[Image sets with object changes]

━━━━━━━━━━━━━━━━━━━━

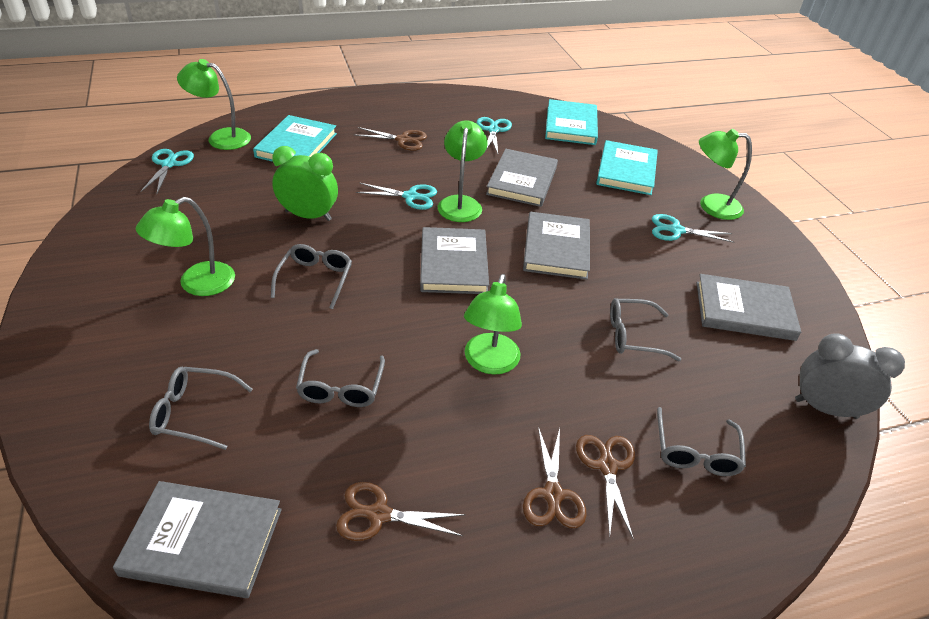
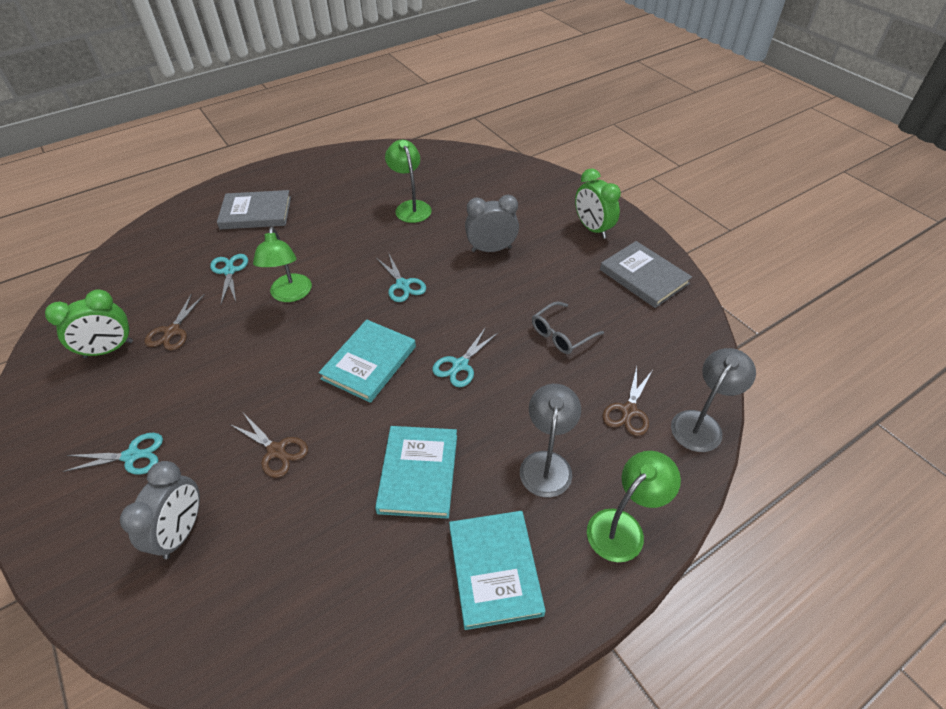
brown scissors: 4 -> 3
green clock: 1 -> 2
green lamp: 5 -> 3
grey book: 5 -> 2
grey clock: 1 -> 2
grey glasses: 5 -> 1
grey lamp: 0 -> 2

━━━━━━━━━━━━━━━━━━━━

> **WHAT TO PRODUCE**: Could you write out the records again exactly, without any of their pictures?

> **SOLUTION FOR THIS EXERCISE**:
brown scissors: 4 -> 3
green clock: 1 -> 2
green lamp: 5 -> 3
grey book: 5 -> 2
grey clock: 1 -> 2
grey glasses: 5 -> 1
grey lamp: 0 -> 2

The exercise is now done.